**What you are asked to do**
Render every line of the listing below as a Markdown table with the columns Row and Line, giving each line's number under Row and its text under Line. Leave out blank lines.

==== Records for this exercise

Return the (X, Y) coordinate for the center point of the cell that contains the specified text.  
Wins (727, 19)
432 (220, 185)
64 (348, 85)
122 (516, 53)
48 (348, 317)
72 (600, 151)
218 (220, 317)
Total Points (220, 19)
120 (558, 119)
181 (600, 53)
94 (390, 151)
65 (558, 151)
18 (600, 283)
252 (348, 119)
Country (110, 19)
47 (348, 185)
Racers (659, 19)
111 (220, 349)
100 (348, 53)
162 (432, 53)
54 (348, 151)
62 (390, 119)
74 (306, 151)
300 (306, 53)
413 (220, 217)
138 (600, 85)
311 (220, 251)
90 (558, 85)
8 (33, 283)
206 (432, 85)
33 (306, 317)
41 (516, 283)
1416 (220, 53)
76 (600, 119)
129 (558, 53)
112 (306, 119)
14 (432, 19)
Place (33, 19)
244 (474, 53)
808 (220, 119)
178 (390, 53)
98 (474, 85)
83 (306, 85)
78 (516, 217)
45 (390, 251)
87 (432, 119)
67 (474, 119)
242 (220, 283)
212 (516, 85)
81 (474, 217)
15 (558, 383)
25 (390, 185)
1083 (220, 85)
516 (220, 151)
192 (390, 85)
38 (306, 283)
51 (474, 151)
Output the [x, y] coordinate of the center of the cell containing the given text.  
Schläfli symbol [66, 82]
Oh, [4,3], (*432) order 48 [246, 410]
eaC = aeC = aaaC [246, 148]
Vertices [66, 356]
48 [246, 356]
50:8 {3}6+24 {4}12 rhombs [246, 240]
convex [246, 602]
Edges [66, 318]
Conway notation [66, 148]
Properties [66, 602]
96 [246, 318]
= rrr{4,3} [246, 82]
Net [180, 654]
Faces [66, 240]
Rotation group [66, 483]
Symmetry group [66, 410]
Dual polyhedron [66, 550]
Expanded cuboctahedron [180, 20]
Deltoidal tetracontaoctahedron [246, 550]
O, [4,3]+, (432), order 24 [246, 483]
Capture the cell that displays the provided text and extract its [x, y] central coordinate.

========

**Answer to the problem**
| Row | Line |
|---|---|
| 1 | Return the (X, Y) coordinate for the center point of the cell that contains the specified text.   |
| 2 | Wins (727, 19) |
| 3 | 432 (220, 185) |
| 4 | 64 (348, 85) |
| 5 | 122 (516, 53) |
| 6 | 48 (348, 317) |
| 7 | 72 (600, 151) |
| 8 | 218 (220, 317) |
| 9 | Total Points (220, 19) |
| 10 | 120 (558, 119) |
| 11 | 181 (600, 53) |
| 12 | 94 (390, 151) |
| 13 | 65 (558, 151) |
| 14 | 18 (600, 283) |
| 15 | 252 (348, 119) |
| 16 | Country (110, 19) |
| 17 | 47 (348, 185) |
| 18 | Racers (659, 19) |
| 19 | 111 (220, 349) |
| 20 | 100 (348, 53) |
| 21 | 162 (432, 53) |
| 22 | 54 (348, 151) |
| 23 | 62 (390, 119) |
| 24 | 74 (306, 151) |
| 25 | 300 (306, 53) |
| 26 | 413 (220, 217) |
| 27 | 138 (600, 85) |
| 28 | 311 (220, 251) |
| 29 | 90 (558, 85) |
| 30 | 8 (33, 283) |
| 31 | 206 (432, 85) |
| 32 | 33 (306, 317) |
| 33 | 41 (516, 283) |
| 34 | 1416 (220, 53) |
| 35 | 76 (600, 119) |
| 36 | 129 (558, 53) |
| 37 | 112 (306, 119) |
| 38 | 14 (432, 19) |
| 39 | Place (33, 19) |
| 40 | 244 (474, 53) |
| 41 | 808 (220, 119) |
| 42 | 178 (390, 53) |
| 43 | 98 (474, 85) |
| 44 | 83 (306, 85) |
| 45 | 78 (516, 217) |
| 46 | 45 (390, 251) |
| 47 | 87 (432, 119) |
| 48 | 67 (474, 119) |
| 49 | 242 (220, 283) |
| 50 | 212 (516, 85) |
| 51 | 81 (474, 217) |
| 52 | 15 (558, 383) |
| 53 | 25 (390, 185) |
| 54 | 1083 (220, 85) |
| 55 | 516 (220, 151) |
| 56 | 192 (390, 85) |
| 57 | 38 (306, 283) |
| 58 | 51 (474, 151) |
| 59 | Output the [x, y] coordinate of the center of the cell containing the given text.   |
| 60 | Schläfli symbol [66, 82] |
| 61 | Oh, [4,3], (*432) order 48 [246, 410] |
| 62 | eaC = aeC = aaaC [246, 148] |
| 63 | Vertices [66, 356] |
| 64 | 48 [246, 356] |
| 65 | 50:8 {3}6+24 {4}12 rhombs [246, 240] |
| 66 | convex [246, 602] |
| 67 | Edges [66, 318] |
| 68 | Conway notation [66, 148] |
| 69 | Properties [66, 602] |
| 70 | 96 [246, 318] |
| 71 | = rrr{4,3} [246, 82] |
| 72 | Net [180, 654] |
| 73 | Faces [66, 240] |
| 74 | Rotation group [66, 483] |
| 75 | Symmetry group [66, 410] |
| 76 | Dual polyhedron [66, 550] |
| 77 | Expanded cuboctahedron [180, 20] |
| 78 | Deltoidal tetracontaoctahedron [246, 550] |
| 79 | O, [4,3]+, (432), order 24 [246, 483] |
| 80 | Capture the cell that displays the provided text and extract its [x, y] central coordinate. |